START Records for the exercise

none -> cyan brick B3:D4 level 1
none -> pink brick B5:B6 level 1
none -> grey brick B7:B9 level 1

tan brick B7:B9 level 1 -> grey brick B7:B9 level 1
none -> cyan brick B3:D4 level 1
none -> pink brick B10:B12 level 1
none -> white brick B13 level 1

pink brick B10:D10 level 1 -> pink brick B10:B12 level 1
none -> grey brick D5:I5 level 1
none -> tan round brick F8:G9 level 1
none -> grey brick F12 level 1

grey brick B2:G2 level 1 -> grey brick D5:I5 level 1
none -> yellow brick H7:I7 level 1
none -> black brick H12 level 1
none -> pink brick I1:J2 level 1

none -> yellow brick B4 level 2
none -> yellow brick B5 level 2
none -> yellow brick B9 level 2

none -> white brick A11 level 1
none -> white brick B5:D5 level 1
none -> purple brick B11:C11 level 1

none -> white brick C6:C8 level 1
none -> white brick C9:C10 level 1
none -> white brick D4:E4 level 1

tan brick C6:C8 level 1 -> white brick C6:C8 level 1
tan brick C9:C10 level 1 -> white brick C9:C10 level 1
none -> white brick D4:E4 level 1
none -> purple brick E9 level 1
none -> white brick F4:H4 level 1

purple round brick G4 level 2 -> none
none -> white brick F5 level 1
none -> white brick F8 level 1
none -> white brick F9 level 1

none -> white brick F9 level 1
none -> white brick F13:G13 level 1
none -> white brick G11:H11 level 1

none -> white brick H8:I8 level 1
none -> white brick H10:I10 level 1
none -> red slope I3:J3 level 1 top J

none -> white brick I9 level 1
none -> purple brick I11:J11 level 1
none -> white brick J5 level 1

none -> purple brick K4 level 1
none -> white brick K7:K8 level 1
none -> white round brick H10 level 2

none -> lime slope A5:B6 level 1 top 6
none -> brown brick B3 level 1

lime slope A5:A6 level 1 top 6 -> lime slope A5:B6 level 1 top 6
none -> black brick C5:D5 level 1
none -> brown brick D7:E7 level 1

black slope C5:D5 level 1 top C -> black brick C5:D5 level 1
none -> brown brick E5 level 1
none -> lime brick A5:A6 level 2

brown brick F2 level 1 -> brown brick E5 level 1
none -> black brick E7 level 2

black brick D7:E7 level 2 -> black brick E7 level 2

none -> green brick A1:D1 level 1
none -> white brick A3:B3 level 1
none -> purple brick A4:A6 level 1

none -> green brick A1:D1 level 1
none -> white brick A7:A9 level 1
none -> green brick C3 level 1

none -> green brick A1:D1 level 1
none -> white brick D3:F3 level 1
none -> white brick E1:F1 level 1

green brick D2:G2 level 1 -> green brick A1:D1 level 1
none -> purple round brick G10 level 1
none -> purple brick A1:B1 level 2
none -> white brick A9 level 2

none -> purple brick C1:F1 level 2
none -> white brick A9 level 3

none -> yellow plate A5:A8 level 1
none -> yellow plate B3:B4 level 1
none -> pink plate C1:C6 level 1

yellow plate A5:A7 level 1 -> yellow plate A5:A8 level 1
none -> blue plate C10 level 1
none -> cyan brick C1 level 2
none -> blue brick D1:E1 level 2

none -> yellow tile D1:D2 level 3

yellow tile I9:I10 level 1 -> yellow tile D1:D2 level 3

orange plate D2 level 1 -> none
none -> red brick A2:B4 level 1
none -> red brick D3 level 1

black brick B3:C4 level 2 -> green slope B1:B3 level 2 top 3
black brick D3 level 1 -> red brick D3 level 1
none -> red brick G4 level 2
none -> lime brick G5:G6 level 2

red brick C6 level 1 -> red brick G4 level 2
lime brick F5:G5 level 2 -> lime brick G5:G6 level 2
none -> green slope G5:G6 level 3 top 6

END Records for the exercise

Task objective: What is the number of lines in the listing that hold the word "yellow"? Say only that number.

Response area: 9